Exercise:
Once you find the line that contains "cyan cone E5" in the entries below, give it again along with every following line, unchanged, through the final one.

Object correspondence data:
☆ ☆ ☆ ☆

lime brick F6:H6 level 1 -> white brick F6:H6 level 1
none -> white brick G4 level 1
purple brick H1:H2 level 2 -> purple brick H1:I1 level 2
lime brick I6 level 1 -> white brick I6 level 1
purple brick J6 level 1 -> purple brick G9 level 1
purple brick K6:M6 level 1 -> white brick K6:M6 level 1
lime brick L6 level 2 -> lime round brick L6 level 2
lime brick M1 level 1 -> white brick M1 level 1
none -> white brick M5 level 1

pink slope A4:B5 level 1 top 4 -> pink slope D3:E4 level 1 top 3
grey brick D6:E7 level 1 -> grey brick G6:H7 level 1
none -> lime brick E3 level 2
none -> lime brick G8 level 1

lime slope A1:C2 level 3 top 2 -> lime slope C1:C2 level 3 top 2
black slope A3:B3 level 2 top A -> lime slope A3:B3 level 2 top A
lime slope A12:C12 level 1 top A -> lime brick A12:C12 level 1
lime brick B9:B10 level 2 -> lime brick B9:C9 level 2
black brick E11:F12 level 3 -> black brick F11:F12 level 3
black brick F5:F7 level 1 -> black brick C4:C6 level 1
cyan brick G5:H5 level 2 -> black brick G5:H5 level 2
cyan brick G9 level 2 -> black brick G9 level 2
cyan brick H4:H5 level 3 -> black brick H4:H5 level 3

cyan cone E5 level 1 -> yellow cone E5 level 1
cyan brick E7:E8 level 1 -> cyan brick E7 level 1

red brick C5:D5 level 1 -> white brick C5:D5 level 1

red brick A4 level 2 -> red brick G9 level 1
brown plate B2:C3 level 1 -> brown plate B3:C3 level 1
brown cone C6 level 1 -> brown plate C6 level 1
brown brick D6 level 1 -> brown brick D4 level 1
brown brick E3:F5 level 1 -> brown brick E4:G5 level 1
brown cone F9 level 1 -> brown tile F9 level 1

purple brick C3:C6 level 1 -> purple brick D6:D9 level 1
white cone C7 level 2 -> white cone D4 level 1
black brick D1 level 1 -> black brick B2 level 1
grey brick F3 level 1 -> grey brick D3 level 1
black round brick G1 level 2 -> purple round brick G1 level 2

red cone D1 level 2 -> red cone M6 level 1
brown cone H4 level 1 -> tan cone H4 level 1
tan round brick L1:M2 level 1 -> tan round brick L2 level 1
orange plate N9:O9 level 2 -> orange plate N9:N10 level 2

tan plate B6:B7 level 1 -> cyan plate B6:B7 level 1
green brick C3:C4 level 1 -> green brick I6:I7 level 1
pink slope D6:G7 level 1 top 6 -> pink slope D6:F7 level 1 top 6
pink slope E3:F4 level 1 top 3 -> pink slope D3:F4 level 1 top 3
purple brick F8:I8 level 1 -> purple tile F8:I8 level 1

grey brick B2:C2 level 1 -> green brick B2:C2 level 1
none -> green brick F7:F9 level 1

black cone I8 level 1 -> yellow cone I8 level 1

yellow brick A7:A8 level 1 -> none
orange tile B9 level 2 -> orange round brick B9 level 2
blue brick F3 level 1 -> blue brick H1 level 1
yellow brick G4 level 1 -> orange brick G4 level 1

☆ ☆ ☆ ☆

Answer for the task:
cyan cone E5 level 1 -> yellow cone E5 level 1
cyan brick E7:E8 level 1 -> cyan brick E7 level 1

red brick C5:D5 level 1 -> white brick C5:D5 level 1

red brick A4 level 2 -> red brick G9 level 1
brown plate B2:C3 level 1 -> brown plate B3:C3 level 1
brown cone C6 level 1 -> brown plate C6 level 1
brown brick D6 level 1 -> brown brick D4 level 1
brown brick E3:F5 level 1 -> brown brick E4:G5 level 1
brown cone F9 level 1 -> brown tile F9 level 1

purple brick C3:C6 level 1 -> purple brick D6:D9 level 1
white cone C7 level 2 -> white cone D4 level 1
black brick D1 level 1 -> black brick B2 level 1
grey brick F3 level 1 -> grey brick D3 level 1
black round brick G1 level 2 -> purple round brick G1 level 2

red cone D1 level 2 -> red cone M6 level 1
brown cone H4 level 1 -> tan cone H4 level 1
tan round brick L1:M2 level 1 -> tan round brick L2 level 1
orange plate N9:O9 level 2 -> orange plate N9:N10 level 2

tan plate B6:B7 level 1 -> cyan plate B6:B7 level 1
green brick C3:C4 level 1 -> green brick I6:I7 level 1
pink slope D6:G7 level 1 top 6 -> pink slope D6:F7 level 1 top 6
pink slope E3:F4 level 1 top 3 -> pink slope D3:F4 level 1 top 3
purple brick F8:I8 level 1 -> purple tile F8:I8 level 1

grey brick B2:C2 level 1 -> green brick B2:C2 level 1
none -> green brick F7:F9 level 1

black cone I8 level 1 -> yellow cone I8 level 1

yellow brick A7:A8 level 1 -> none
orange tile B9 level 2 -> orange round brick B9 level 2
blue brick F3 level 1 -> blue brick H1 level 1
yellow brick G4 level 1 -> orange brick G4 level 1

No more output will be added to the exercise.